#### [YOUR GOAL]
Extract the stretch of lines from the one containing "yellow semicircle: rotated" through the one containing "green semicircle at", copying each line verbatim and leaving out the pictures.

#### [RECORDS SHOWN]
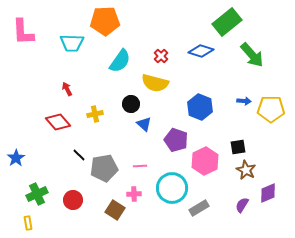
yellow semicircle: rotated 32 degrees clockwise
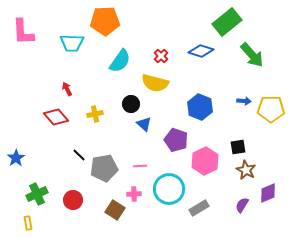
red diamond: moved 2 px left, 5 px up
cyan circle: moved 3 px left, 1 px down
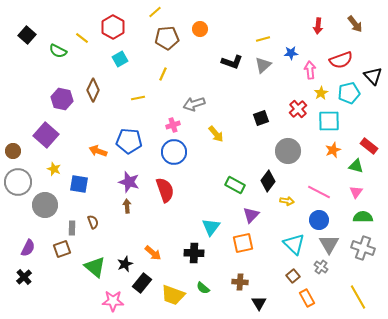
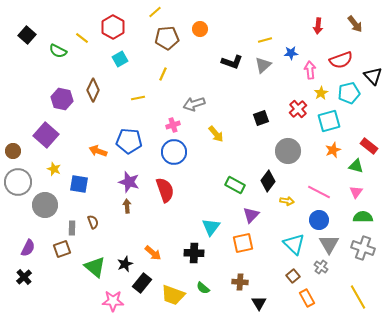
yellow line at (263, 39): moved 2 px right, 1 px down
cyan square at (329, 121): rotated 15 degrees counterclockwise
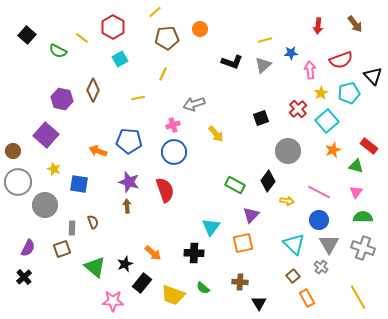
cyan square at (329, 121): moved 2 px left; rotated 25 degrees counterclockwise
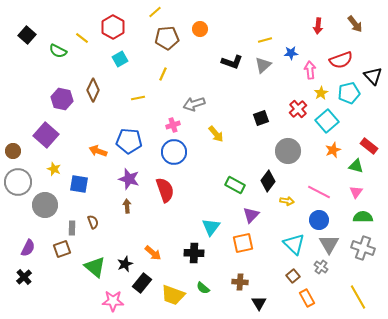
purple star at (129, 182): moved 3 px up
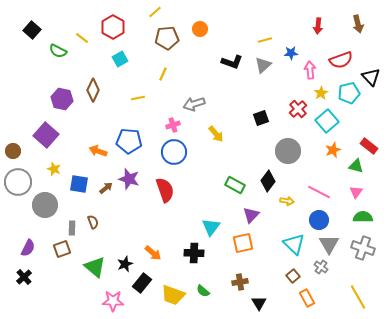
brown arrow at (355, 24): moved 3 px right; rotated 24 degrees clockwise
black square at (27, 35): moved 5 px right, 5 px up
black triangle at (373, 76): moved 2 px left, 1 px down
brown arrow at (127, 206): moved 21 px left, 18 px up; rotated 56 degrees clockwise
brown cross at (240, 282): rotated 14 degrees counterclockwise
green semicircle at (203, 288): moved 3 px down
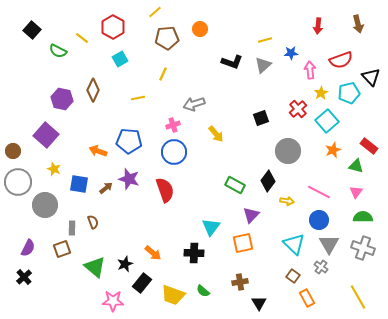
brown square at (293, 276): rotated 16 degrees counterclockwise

---

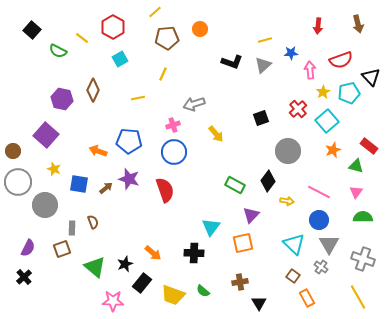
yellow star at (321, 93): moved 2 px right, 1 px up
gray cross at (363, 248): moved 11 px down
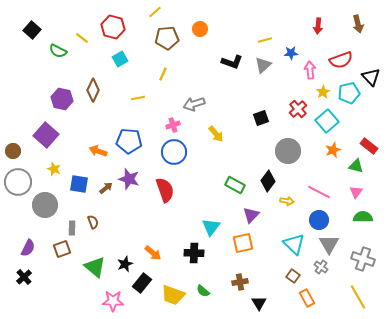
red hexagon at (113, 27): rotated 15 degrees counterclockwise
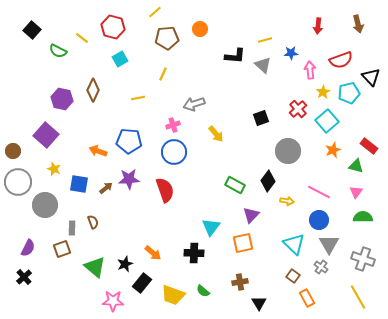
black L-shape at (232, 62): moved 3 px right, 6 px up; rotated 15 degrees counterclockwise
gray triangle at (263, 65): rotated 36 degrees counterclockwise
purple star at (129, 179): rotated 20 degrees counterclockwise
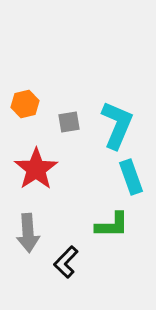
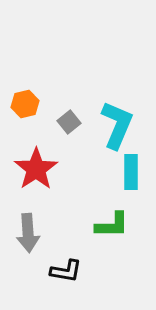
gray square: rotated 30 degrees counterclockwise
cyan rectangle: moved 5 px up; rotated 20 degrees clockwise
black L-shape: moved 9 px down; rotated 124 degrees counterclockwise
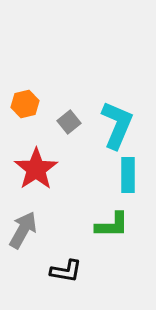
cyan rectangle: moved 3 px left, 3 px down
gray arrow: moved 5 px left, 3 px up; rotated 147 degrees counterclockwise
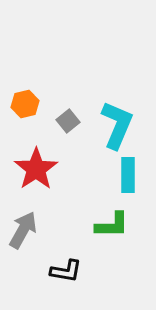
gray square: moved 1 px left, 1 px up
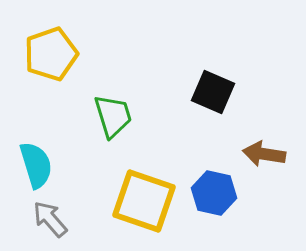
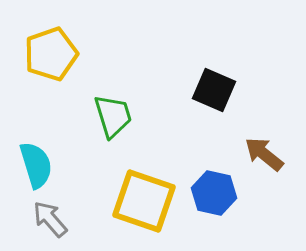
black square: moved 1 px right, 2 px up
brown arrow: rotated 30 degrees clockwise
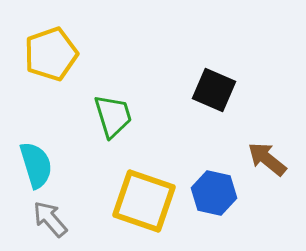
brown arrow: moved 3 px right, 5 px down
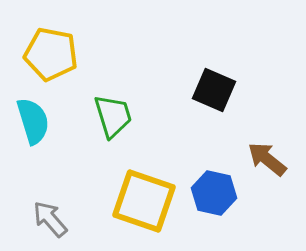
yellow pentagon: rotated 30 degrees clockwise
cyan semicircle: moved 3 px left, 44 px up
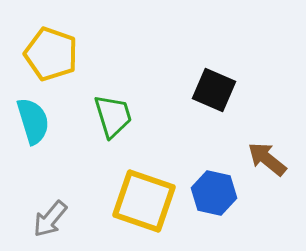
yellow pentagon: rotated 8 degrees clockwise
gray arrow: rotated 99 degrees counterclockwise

...

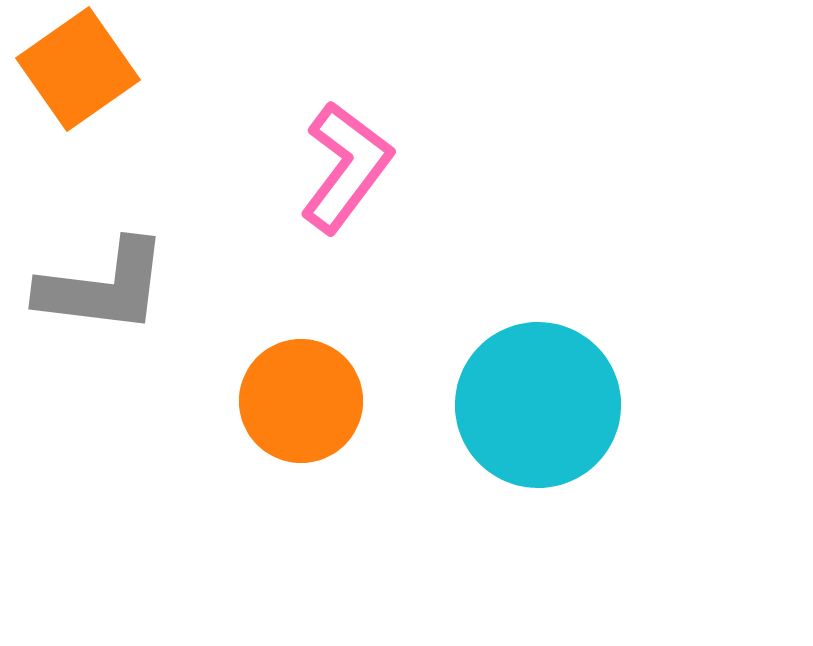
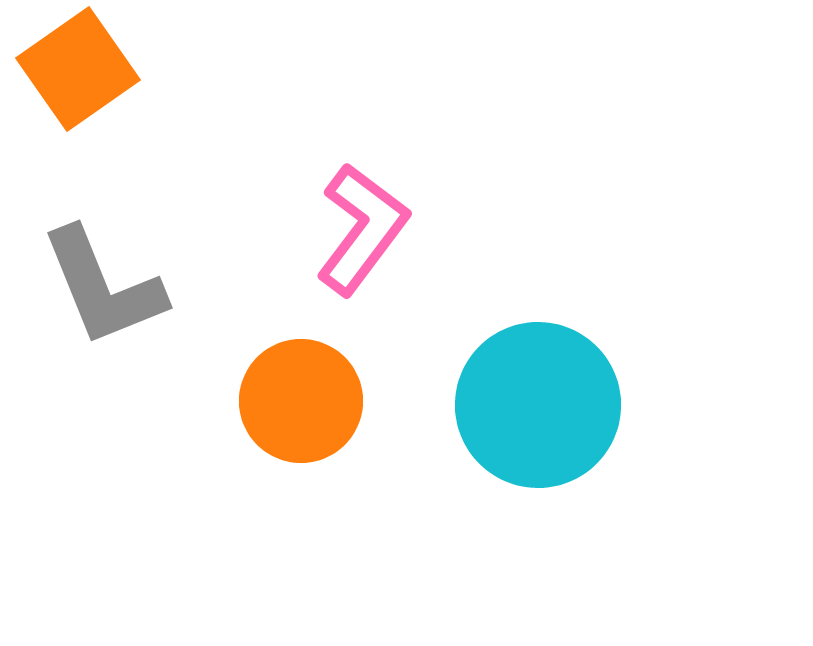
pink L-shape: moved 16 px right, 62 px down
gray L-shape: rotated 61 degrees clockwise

#### [FINISHED EXERCISE]
yellow semicircle: rotated 32 degrees clockwise
red diamond: moved 2 px left, 5 px up
cyan circle: moved 3 px left, 1 px down
yellow line at (263, 39): moved 2 px right, 1 px down
cyan square at (329, 121): rotated 15 degrees counterclockwise
cyan square at (329, 121): moved 2 px left; rotated 25 degrees counterclockwise
purple star at (129, 182): moved 3 px up
brown arrow at (355, 24): moved 3 px right; rotated 24 degrees clockwise
black square at (27, 35): moved 5 px right, 5 px up
black triangle at (373, 76): moved 2 px left, 1 px down
brown arrow at (127, 206): moved 21 px left, 18 px up; rotated 56 degrees clockwise
brown cross at (240, 282): rotated 14 degrees counterclockwise
green semicircle at (203, 288): moved 3 px down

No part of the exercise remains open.